● **THE PROBLEM**
Please copy out the records that follow, word for word.

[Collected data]

◆ ◆ ◆ ◆ ◆ ◆ ◆

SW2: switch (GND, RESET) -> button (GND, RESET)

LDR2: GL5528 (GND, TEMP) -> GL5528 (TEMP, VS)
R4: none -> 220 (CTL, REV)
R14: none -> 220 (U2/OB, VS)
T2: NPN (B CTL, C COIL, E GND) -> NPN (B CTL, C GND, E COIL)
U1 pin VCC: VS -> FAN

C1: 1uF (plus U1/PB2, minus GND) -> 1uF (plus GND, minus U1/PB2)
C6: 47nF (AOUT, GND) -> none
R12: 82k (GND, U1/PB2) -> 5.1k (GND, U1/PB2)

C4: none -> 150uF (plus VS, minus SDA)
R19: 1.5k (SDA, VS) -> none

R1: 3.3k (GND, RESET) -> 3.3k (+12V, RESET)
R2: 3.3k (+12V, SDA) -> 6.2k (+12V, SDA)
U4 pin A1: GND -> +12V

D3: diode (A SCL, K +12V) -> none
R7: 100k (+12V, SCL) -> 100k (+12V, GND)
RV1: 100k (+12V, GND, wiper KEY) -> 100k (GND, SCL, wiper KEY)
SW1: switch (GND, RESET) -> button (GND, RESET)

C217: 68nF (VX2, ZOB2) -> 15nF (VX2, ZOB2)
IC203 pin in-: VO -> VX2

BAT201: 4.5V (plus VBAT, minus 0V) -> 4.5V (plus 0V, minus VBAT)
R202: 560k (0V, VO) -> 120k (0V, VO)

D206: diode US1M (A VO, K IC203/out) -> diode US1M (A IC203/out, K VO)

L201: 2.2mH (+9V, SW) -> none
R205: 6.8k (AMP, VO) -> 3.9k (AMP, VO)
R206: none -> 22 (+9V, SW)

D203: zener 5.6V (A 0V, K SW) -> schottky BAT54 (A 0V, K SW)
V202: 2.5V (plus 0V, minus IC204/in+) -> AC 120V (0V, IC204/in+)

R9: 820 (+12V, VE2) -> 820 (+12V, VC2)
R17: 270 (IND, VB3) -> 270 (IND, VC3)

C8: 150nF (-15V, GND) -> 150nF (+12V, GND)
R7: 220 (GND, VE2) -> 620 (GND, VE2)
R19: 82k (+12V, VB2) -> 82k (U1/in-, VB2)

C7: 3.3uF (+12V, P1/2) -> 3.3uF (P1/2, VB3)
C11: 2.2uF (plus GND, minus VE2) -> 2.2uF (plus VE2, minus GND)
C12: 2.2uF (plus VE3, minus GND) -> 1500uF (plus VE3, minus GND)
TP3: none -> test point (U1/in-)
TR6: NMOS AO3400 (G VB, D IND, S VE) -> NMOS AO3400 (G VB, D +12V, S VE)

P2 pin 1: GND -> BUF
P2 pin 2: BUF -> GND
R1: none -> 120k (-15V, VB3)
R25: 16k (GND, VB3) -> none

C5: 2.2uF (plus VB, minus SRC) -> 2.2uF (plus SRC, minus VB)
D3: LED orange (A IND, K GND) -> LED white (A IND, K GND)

◆ ◆ ◆ ◆ ◆ ◆ ◆

● **COMPLETED EXERCISE**
SW2: switch (GND, RESET) -> button (GND, RESET)

LDR2: GL5528 (GND, TEMP) -> GL5528 (TEMP, VS)
R4: none -> 220 (CTL, REV)
R14: none -> 220 (U2/OB, VS)
T2: NPN (B CTL, C COIL, E GND) -> NPN (B CTL, C GND, E COIL)
U1 pin VCC: VS -> FAN

C1: 1uF (plus U1/PB2, minus GND) -> 1uF (plus GND, minus U1/PB2)
C6: 47nF (AOUT, GND) -> none
R12: 82k (GND, U1/PB2) -> 5.1k (GND, U1/PB2)

C4: none -> 150uF (plus VS, minus SDA)
R19: 1.5k (SDA, VS) -> none

R1: 3.3k (GND, RESET) -> 3.3k (+12V, RESET)
R2: 3.3k (+12V, SDA) -> 6.2k (+12V, SDA)
U4 pin A1: GND -> +12V

D3: diode (A SCL, K +12V) -> none
R7: 100k (+12V, SCL) -> 100k (+12V, GND)
RV1: 100k (+12V, GND, wiper KEY) -> 100k (GND, SCL, wiper KEY)
SW1: switch (GND, RESET) -> button (GND, RESET)

C217: 68nF (VX2, ZOB2) -> 15nF (VX2, ZOB2)
IC203 pin in-: VO -> VX2

BAT201: 4.5V (plus VBAT, minus 0V) -> 4.5V (plus 0V, minus VBAT)
R202: 560k (0V, VO) -> 120k (0V, VO)

D206: diode US1M (A VO, K IC203/out) -> diode US1M (A IC203/out, K VO)

L201: 2.2mH (+9V, SW) -> none
R205: 6.8k (AMP, VO) -> 3.9k (AMP, VO)
R206: none -> 22 (+9V, SW)

D203: zener 5.6V (A 0V, K SW) -> schottky BAT54 (A 0V, K SW)
V202: 2.5V (plus 0V, minus IC204/in+) -> AC 120V (0V, IC204/in+)

R9: 820 (+12V, VE2) -> 820 (+12V, VC2)
R17: 270 (IND, VB3) -> 270 (IND, VC3)

C8: 150nF (-15V, GND) -> 150nF (+12V, GND)
R7: 220 (GND, VE2) -> 620 (GND, VE2)
R19: 82k (+12V, VB2) -> 82k (U1/in-, VB2)

C7: 3.3uF (+12V, P1/2) -> 3.3uF (P1/2, VB3)
C11: 2.2uF (plus GND, minus VE2) -> 2.2uF (plus VE2, minus GND)
C12: 2.2uF (plus VE3, minus GND) -> 1500uF (plus VE3, minus GND)
TP3: none -> test point (U1/in-)
TR6: NMOS AO3400 (G VB, D IND, S VE) -> NMOS AO3400 (G VB, D +12V, S VE)

P2 pin 1: GND -> BUF
P2 pin 2: BUF -> GND
R1: none -> 120k (-15V, VB3)
R25: 16k (GND, VB3) -> none

C5: 2.2uF (plus VB, minus SRC) -> 2.2uF (plus SRC, minus VB)
D3: LED orange (A IND, K GND) -> LED white (A IND, K GND)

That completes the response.